▶ EXERCISE OBJECTIVE: Without including any pictures, give back all of the data exactly.

▶ MATERIAL PROVIDED:
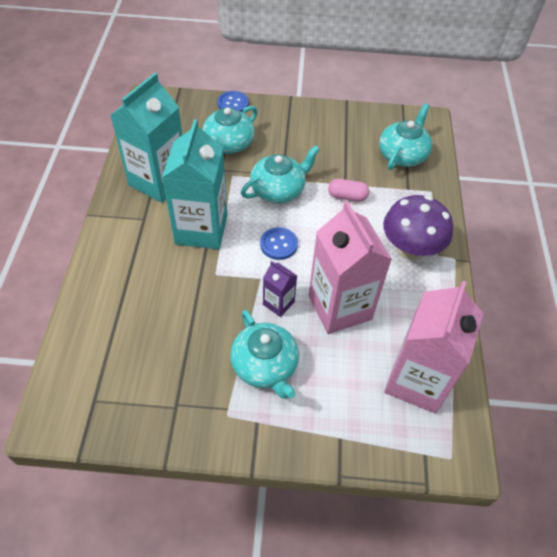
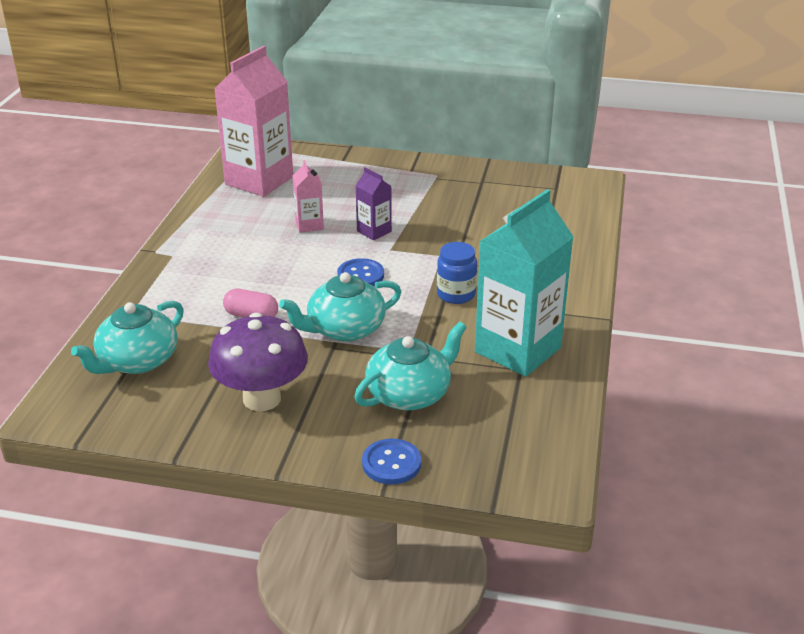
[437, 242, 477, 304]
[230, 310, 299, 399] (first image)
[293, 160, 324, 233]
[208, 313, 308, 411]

▶ RESPONSE AREA:
[437, 242, 477, 304]
[230, 310, 299, 399] (first image)
[293, 160, 324, 233]
[208, 313, 308, 411]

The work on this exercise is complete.